• _Input for this task_
——

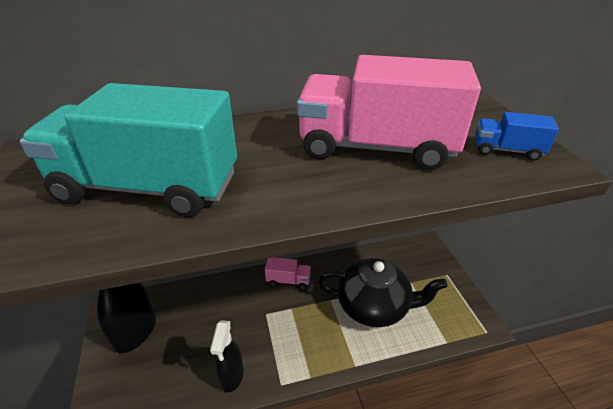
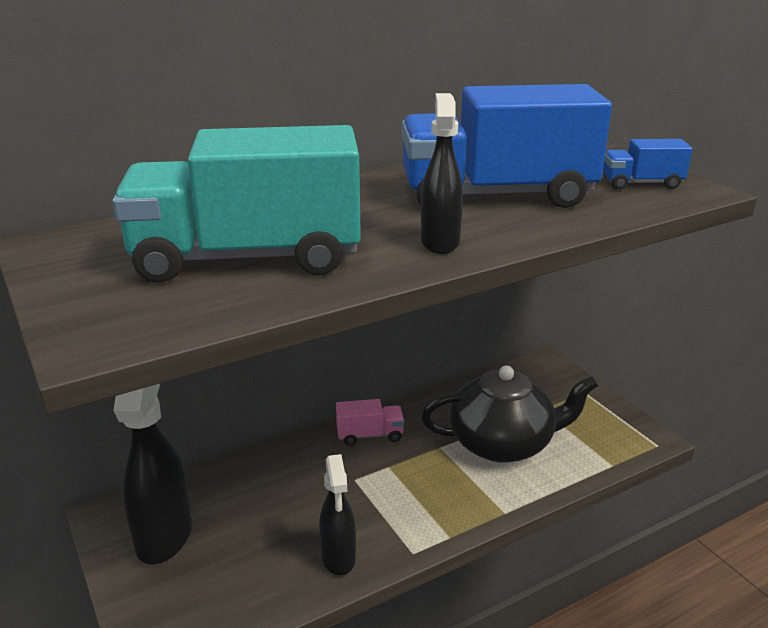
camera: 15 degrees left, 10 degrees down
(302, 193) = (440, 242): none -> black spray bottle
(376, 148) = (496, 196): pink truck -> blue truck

——

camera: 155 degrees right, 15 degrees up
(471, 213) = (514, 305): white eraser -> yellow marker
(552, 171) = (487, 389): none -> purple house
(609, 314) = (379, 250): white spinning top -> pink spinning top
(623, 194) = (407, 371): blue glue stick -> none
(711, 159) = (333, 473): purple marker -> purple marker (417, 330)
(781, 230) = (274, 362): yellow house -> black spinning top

——

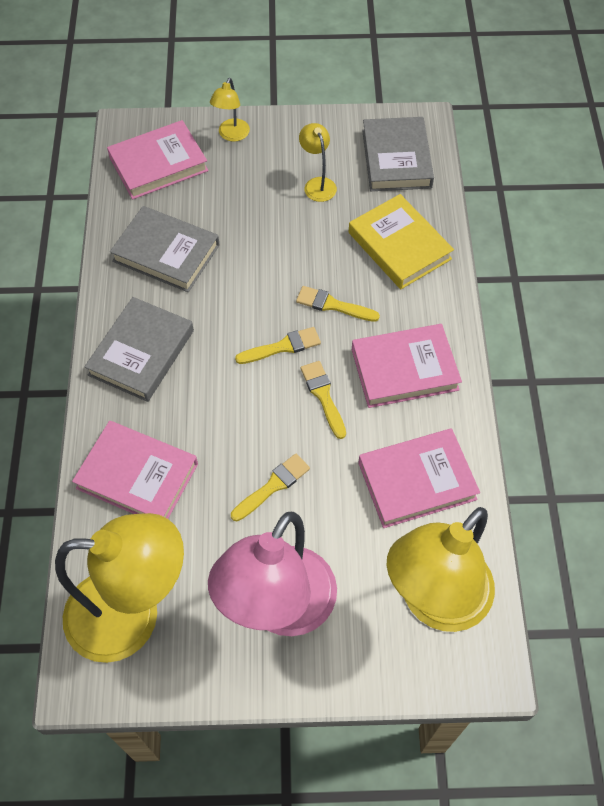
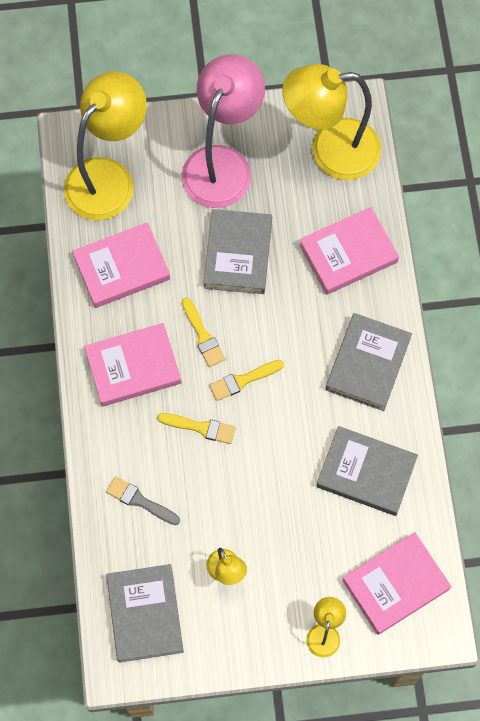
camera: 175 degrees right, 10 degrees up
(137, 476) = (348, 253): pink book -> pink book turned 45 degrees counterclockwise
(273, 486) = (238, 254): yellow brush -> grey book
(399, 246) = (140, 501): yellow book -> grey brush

——

• _Directions for this task_
Begin at the line above that has "camera: 175 degrees right, 10 degrees up" and stop after the line that has "(399, 246) = (140, 501): yellow", copying each line exactly and adding nothing else.

• _Response area_
camera: 175 degrees right, 10 degrees up
(137, 476) = (348, 253): pink book -> pink book turned 45 degrees counterclockwise
(273, 486) = (238, 254): yellow brush -> grey book
(399, 246) = (140, 501): yellow book -> grey brush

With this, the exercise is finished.